* _SOURCE MATERIAL_
——
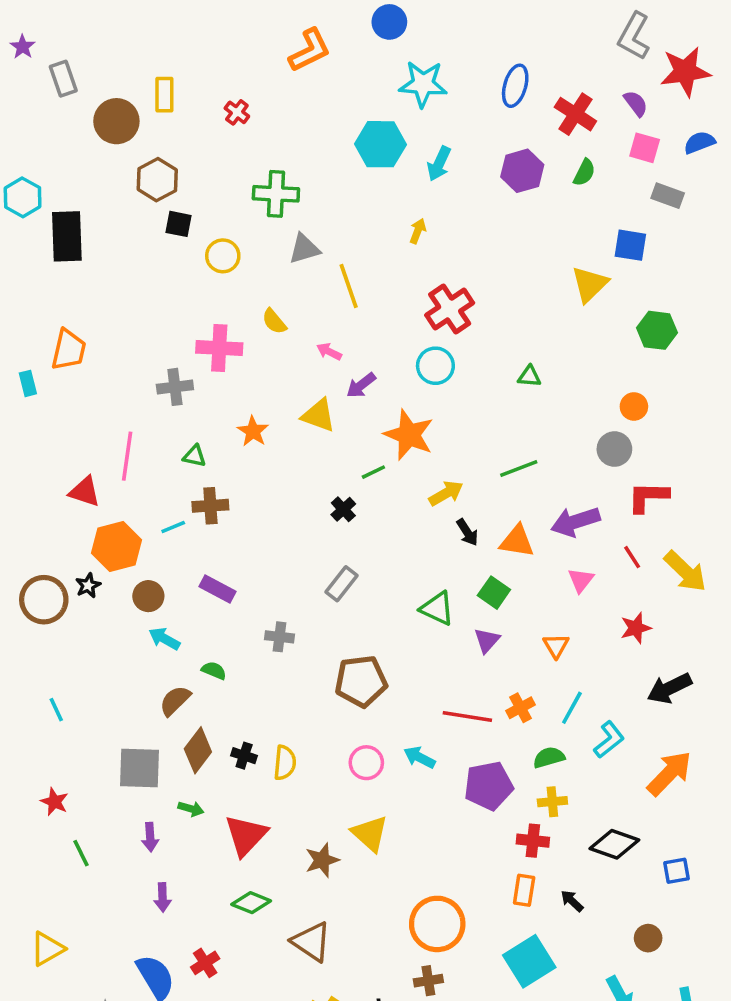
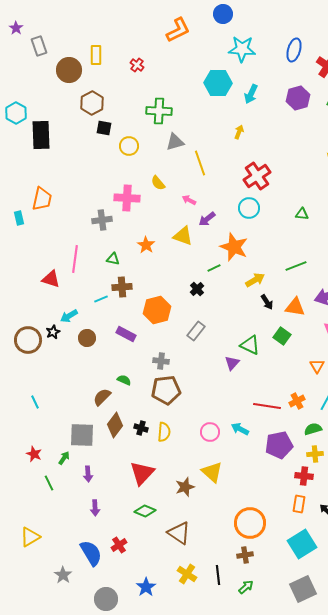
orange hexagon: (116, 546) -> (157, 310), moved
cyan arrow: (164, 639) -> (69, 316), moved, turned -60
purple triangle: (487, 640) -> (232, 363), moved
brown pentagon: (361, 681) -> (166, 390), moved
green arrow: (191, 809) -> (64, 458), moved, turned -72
——
* _TASK ITEM_
Print out every record above exactly as given. Do not include the pictures.

* _EXPECTED OUTPUT_
orange hexagon: (116, 546) -> (157, 310), moved
cyan arrow: (164, 639) -> (69, 316), moved, turned -60
purple triangle: (487, 640) -> (232, 363), moved
brown pentagon: (361, 681) -> (166, 390), moved
green arrow: (191, 809) -> (64, 458), moved, turned -72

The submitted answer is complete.